● Dataset records:
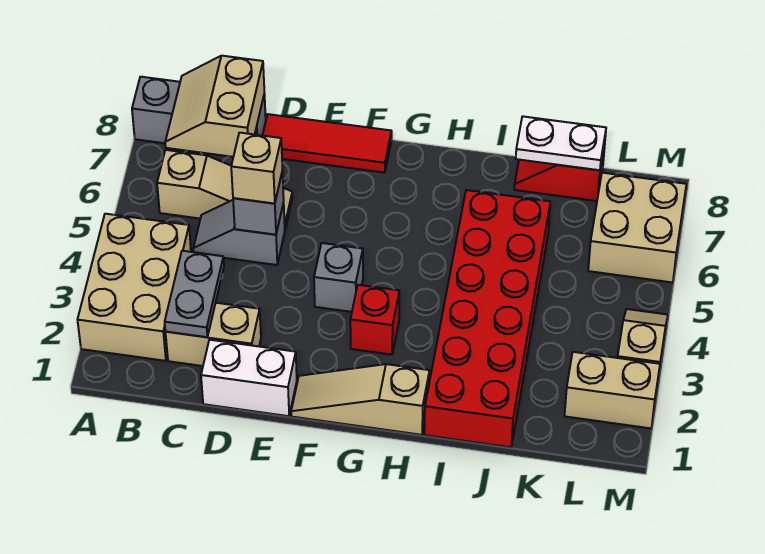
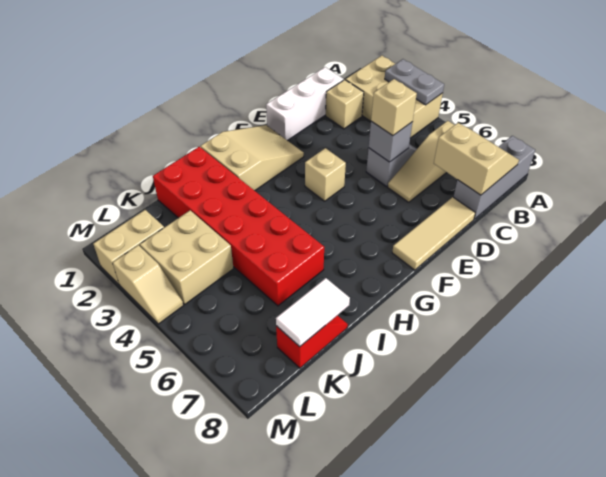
tan brick C2:D2 level 1 -> tan brick C2 level 1
grey plate C2:C3 level 2 -> grey plate A3:A4 level 2
white brick D1:E1 level 1 -> white brick C1:E1 level 1
red tile D8:F8 level 1 -> tan tile D8:F8 level 1
tan slope F1:H1 level 1 top H -> tan slope F1:H2 level 1 top H
grey brick F4 level 1 -> tan brick F4 level 1
red brick G3 level 1 -> none
white plate J8:K8 level 2 -> white tile J8:K8 level 2
tan brick L6:M7 level 1 -> tan brick K3:L4 level 1

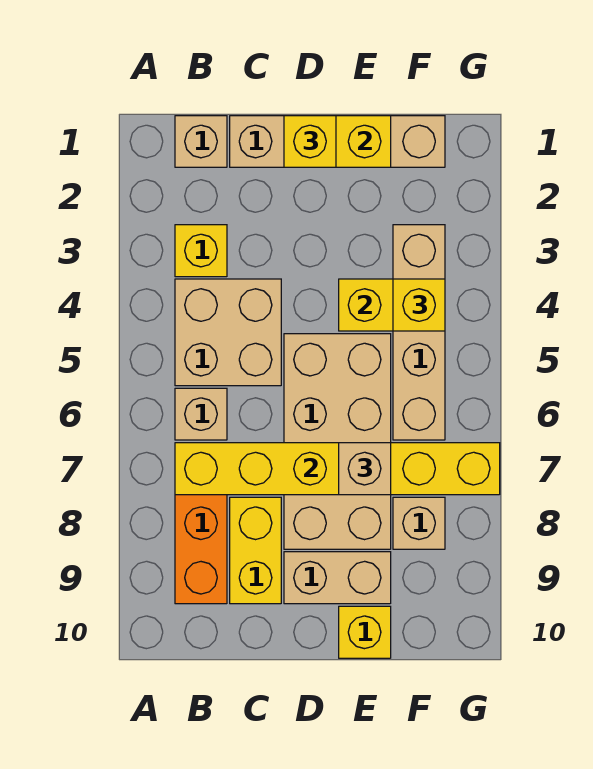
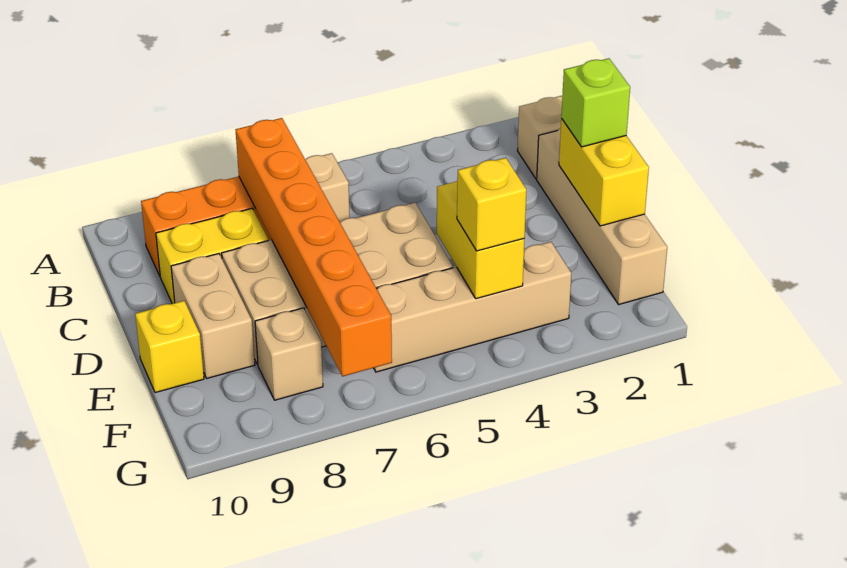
yellow brick B3 level 1 -> none
tan brick B4:C5 level 1 -> none
yellow brick B7:G7 level 2 -> orange brick B7:G7 level 2
yellow brick D1 level 3 -> lime brick D1 level 3
tan brick E7 level 3 -> none

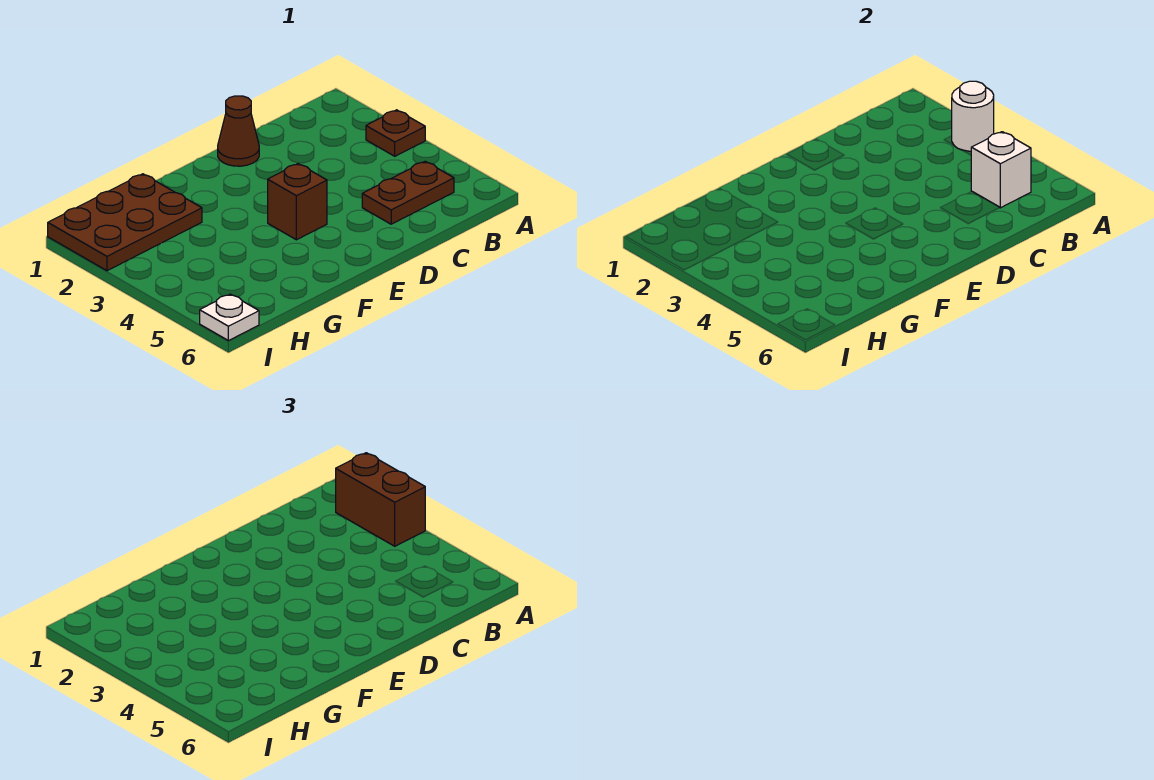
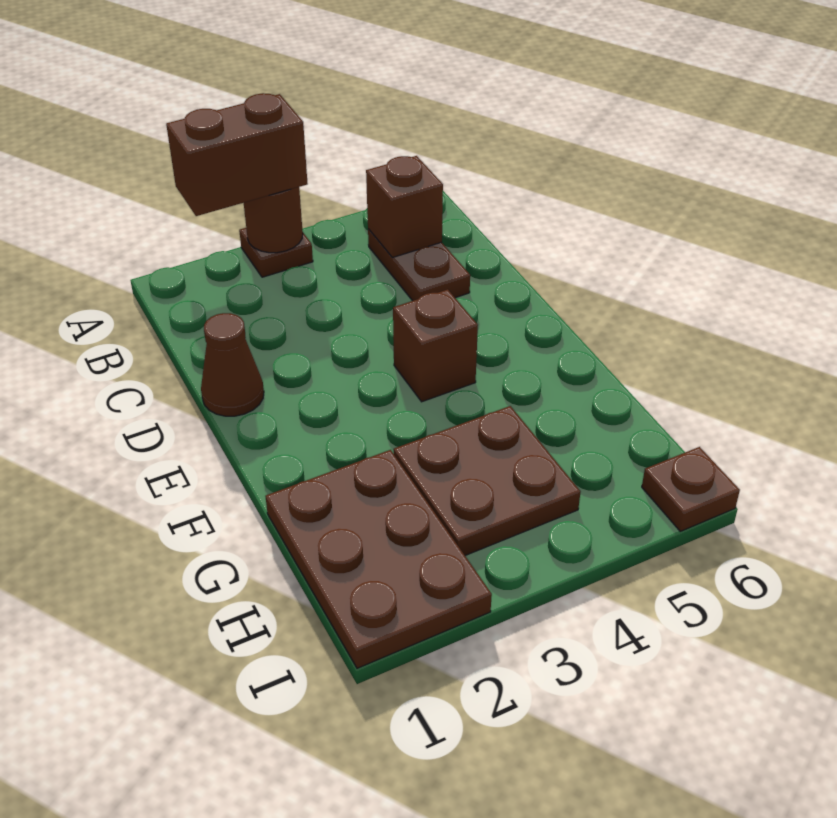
white round brick A3 level 2 -> brown round brick A3 level 2
white brick B5 level 2 -> brown brick B5 level 2
none -> brown plate G3:H4 level 1
white plate I6 level 1 -> brown plate I6 level 1

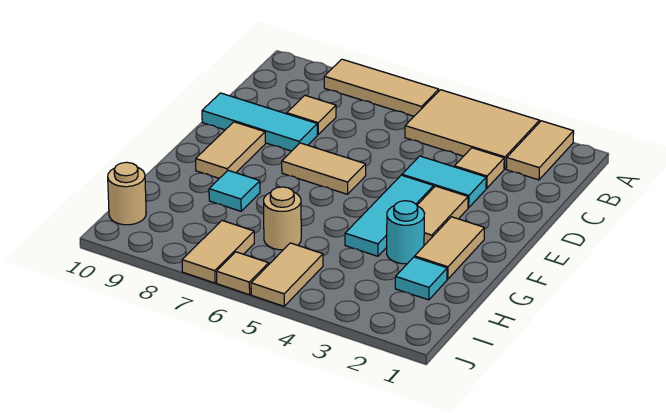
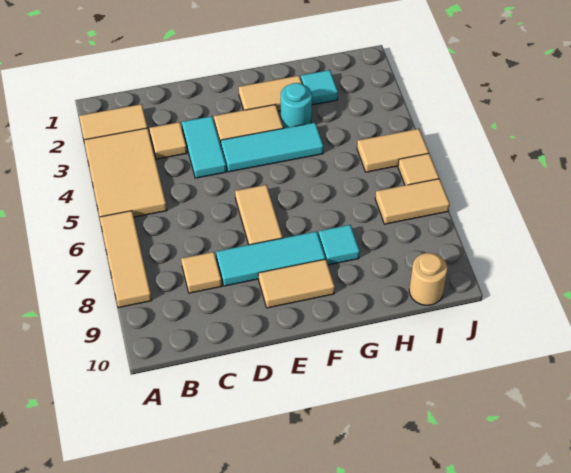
cyan tile D8:D10 level 1 -> cyan tile D8:F8 level 1
tan round brick H6 level 1 -> none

● What you have to do:
Give the lines of the entries above exactly as they appear, leaving out each picture.

● Answer space:
tan brick C2:D2 level 1 -> tan brick C2 level 1
grey plate C2:C3 level 2 -> grey plate A3:A4 level 2
white brick D1:E1 level 1 -> white brick C1:E1 level 1
red tile D8:F8 level 1 -> tan tile D8:F8 level 1
tan slope F1:H1 level 1 top H -> tan slope F1:H2 level 1 top H
grey brick F4 level 1 -> tan brick F4 level 1
red brick G3 level 1 -> none
white plate J8:K8 level 2 -> white tile J8:K8 level 2
tan brick L6:M7 level 1 -> tan brick K3:L4 level 1

yellow brick B3 level 1 -> none
tan brick B4:C5 level 1 -> none
yellow brick B7:G7 level 2 -> orange brick B7:G7 level 2
yellow brick D1 level 3 -> lime brick D1 level 3
tan brick E7 level 3 -> none

white round brick A3 level 2 -> brown round brick A3 level 2
white brick B5 level 2 -> brown brick B5 level 2
none -> brown plate G3:H4 level 1
white plate I6 level 1 -> brown plate I6 level 1

cyan tile D8:D10 level 1 -> cyan tile D8:F8 level 1
tan round brick H6 level 1 -> none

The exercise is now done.